Problem statement - Only one stretch of the listing below is wanted: every line from the first to the line containing "- moved: padlock (crimson) 268 510 to 351 286", set down exactly.
====== Dataset content
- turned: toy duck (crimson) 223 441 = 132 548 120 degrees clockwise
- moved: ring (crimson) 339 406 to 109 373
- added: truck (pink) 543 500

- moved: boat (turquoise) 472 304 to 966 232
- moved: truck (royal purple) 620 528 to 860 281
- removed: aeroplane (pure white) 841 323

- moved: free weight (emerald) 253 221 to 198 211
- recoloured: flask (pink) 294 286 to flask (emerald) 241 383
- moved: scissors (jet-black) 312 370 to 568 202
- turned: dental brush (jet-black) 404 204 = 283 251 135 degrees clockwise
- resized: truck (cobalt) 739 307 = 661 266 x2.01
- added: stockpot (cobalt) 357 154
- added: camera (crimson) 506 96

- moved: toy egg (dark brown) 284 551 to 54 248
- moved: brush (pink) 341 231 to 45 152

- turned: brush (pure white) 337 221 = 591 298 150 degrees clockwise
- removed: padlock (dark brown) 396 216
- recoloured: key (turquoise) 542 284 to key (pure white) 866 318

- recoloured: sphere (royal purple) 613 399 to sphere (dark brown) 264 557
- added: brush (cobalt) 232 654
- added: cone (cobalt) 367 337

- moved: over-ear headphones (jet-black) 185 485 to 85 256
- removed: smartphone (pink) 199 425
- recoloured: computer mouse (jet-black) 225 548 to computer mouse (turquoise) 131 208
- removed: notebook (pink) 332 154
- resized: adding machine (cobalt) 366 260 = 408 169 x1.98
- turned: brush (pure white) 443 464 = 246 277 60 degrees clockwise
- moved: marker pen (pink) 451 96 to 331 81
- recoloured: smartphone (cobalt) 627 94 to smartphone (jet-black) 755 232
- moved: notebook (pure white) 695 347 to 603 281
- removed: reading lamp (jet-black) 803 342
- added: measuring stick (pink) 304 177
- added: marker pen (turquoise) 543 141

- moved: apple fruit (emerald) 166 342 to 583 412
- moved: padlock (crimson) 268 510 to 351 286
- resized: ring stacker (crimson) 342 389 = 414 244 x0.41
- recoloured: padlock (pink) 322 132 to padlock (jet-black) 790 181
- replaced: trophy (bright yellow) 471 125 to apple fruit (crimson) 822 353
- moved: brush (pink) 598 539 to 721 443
============
Final answer -
- turned: toy duck (crimson) 223 441 = 132 548 120 degrees clockwise
- moved: ring (crimson) 339 406 to 109 373
- added: truck (pink) 543 500

- moved: boat (turquoise) 472 304 to 966 232
- moved: truck (royal purple) 620 528 to 860 281
- removed: aeroplane (pure white) 841 323

- moved: free weight (emerald) 253 221 to 198 211
- recoloured: flask (pink) 294 286 to flask (emerald) 241 383
- moved: scissors (jet-black) 312 370 to 568 202
- turned: dental brush (jet-black) 404 204 = 283 251 135 degrees clockwise
- resized: truck (cobalt) 739 307 = 661 266 x2.01
- added: stockpot (cobalt) 357 154
- added: camera (crimson) 506 96

- moved: toy egg (dark brown) 284 551 to 54 248
- moved: brush (pink) 341 231 to 45 152

- turned: brush (pure white) 337 221 = 591 298 150 degrees clockwise
- removed: padlock (dark brown) 396 216
- recoloured: key (turquoise) 542 284 to key (pure white) 866 318

- recoloured: sphere (royal purple) 613 399 to sphere (dark brown) 264 557
- added: brush (cobalt) 232 654
- added: cone (cobalt) 367 337

- moved: over-ear headphones (jet-black) 185 485 to 85 256
- removed: smartphone (pink) 199 425
- recoloured: computer mouse (jet-black) 225 548 to computer mouse (turquoise) 131 208
- removed: notebook (pink) 332 154
- resized: adding machine (cobalt) 366 260 = 408 169 x1.98
- turned: brush (pure white) 443 464 = 246 277 60 degrees clockwise
- moved: marker pen (pink) 451 96 to 331 81
- recoloured: smartphone (cobalt) 627 94 to smartphone (jet-black) 755 232
- moved: notebook (pure white) 695 347 to 603 281
- removed: reading lamp (jet-black) 803 342
- added: measuring stick (pink) 304 177
- added: marker pen (turquoise) 543 141

- moved: apple fruit (emerald) 166 342 to 583 412
- moved: padlock (crimson) 268 510 to 351 286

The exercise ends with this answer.